(Object tracking records)
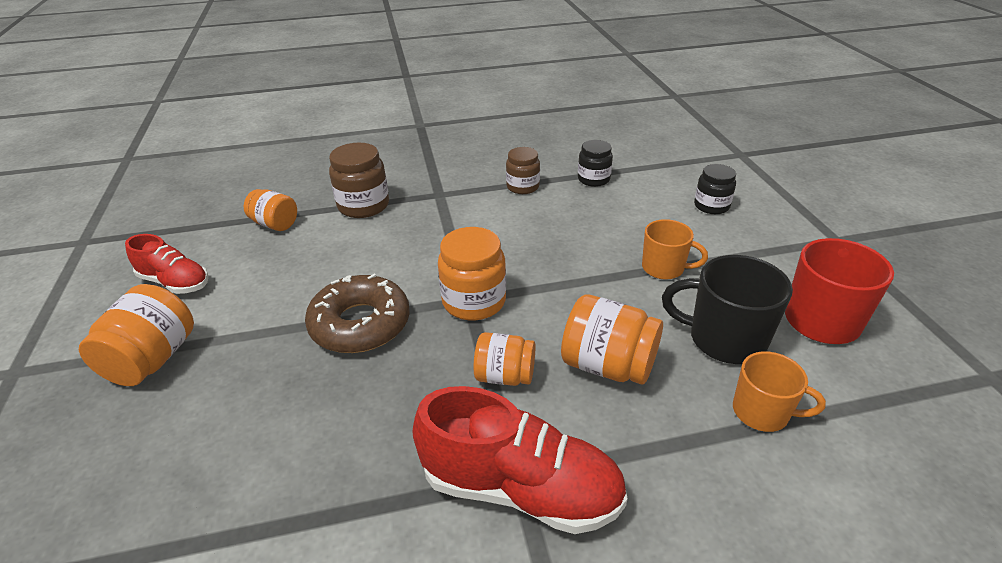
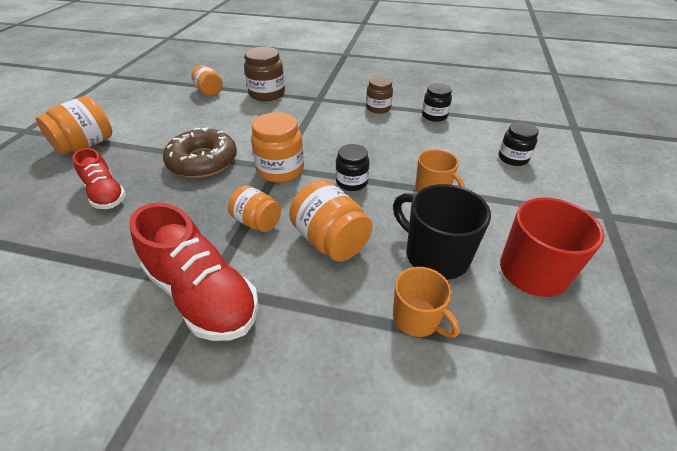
camera: 25 degrees right, 5 degrees up
red shoe [125,234,209,294] -> red shoe moved to [72,148,126,209]
none -> black jar [336,144,369,191]

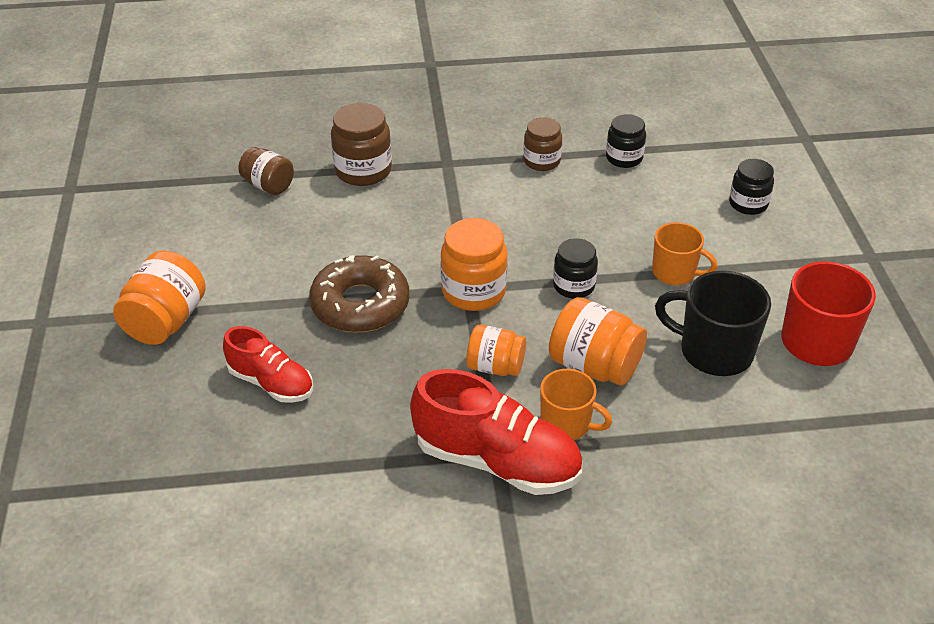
camera: 20 degrees left, 0 degrees up
orange jar [191,65,222,96] -> brown jar [238,147,294,195]
orange mug [393,267,460,338] -> orange mug moved to [540,369,612,440]

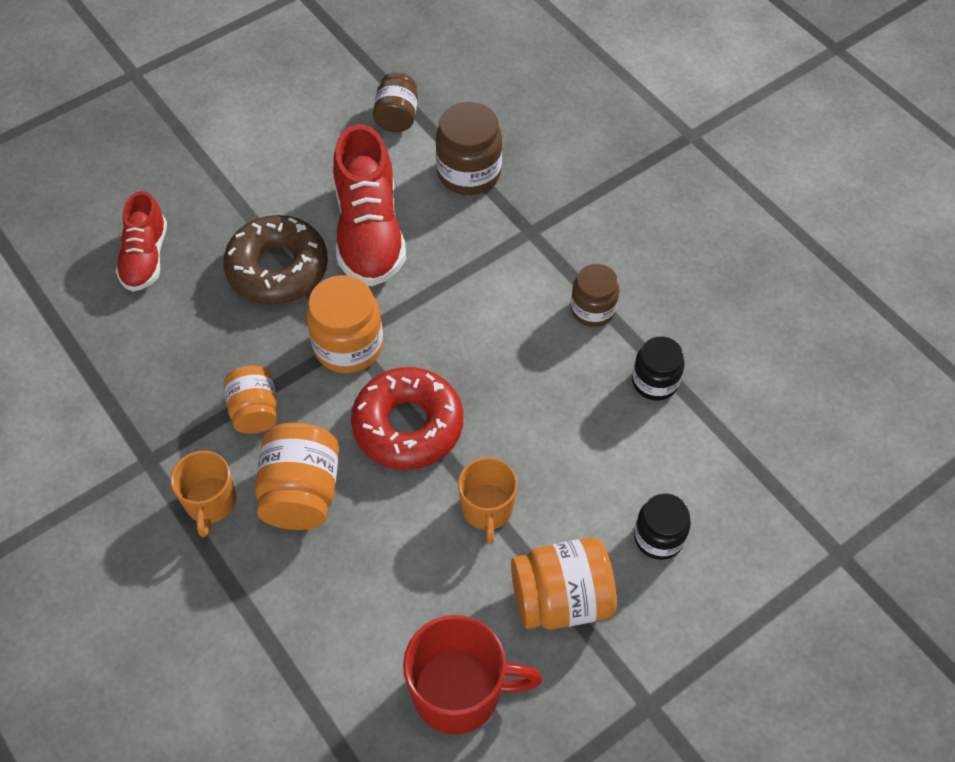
camera: 60 degrees right, 15 degrees up
orange jar [113,251,206,345] -> orange jar moved to [511,537,617,630]
red shoe [410,369,582,495] -> red shoe moved to [333,124,406,286]
black jar [553,238,598,299] -> red donut [351,367,463,470]
black mug [655,271,771,376] -> none

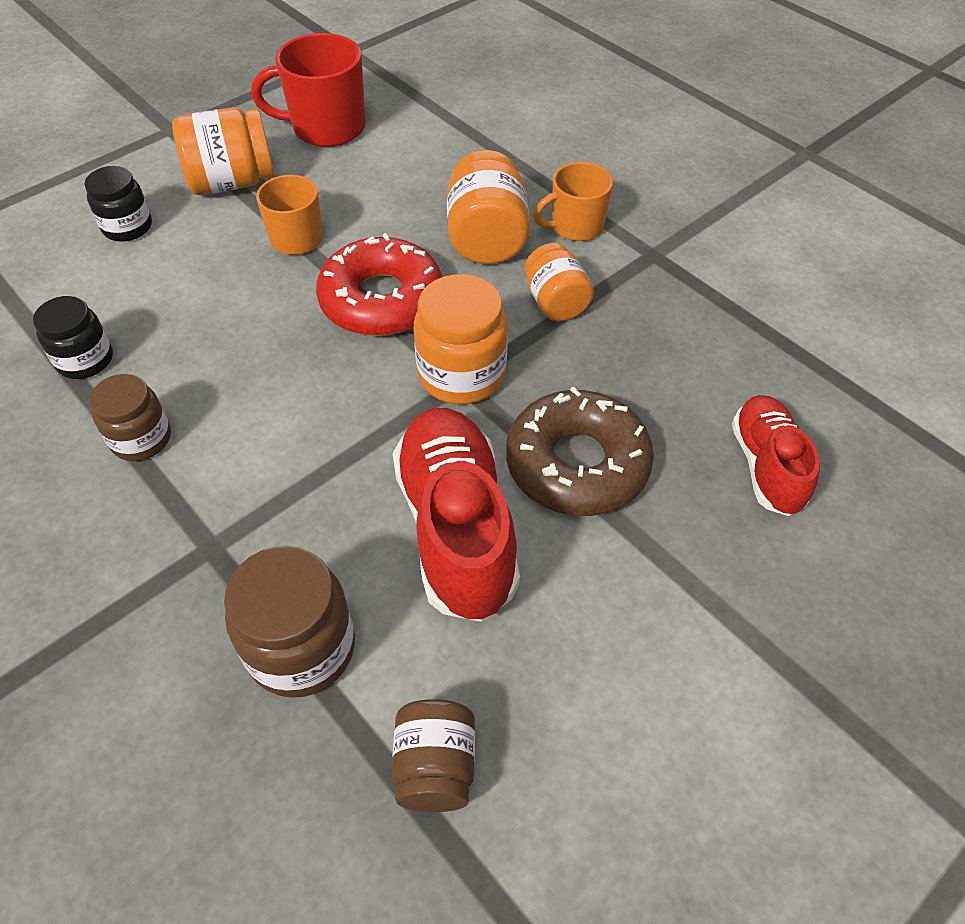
camera: 175 degrees right, 5 degrees down
orange mug [170,451,236,537] -> orange mug turned 105 degrees counterclockwise [533,162,613,241]

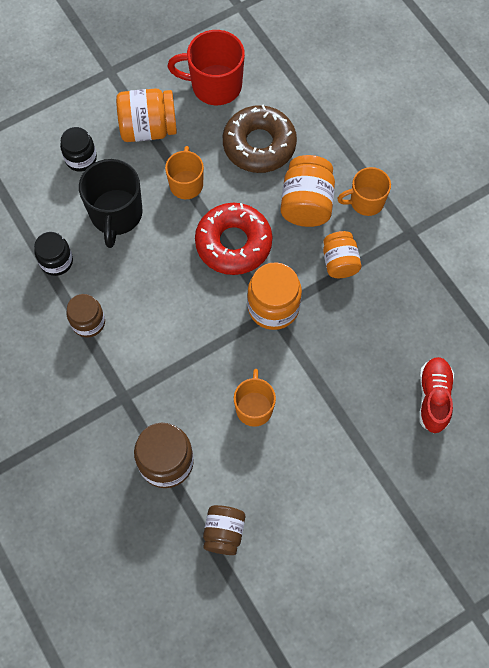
camera: 10 degrees right, 15 degrees up
red shoe [393,408,520,622] -> orange mug [234,369,276,427]
brown donut [506,387,654,516] -> brown donut moved to [223,104,297,173]
none -> black mug [79,159,143,248]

#### THE PROBLEM:
Only the lines from the start of the records through the line containing "orange mug [393,267,460,338]" should be repeated, word for word, with the pictures left out.

#### REPLY TO THE TASK:
camera: 25 degrees right, 5 degrees up
red shoe [125,234,209,294] -> red shoe moved to [72,148,126,209]
none -> black jar [336,144,369,191]

camera: 20 degrees left, 0 degrees up
orange jar [191,65,222,96] -> brown jar [238,147,294,195]
orange mug [393,267,460,338] -> orange mug moved to [540,369,612,440]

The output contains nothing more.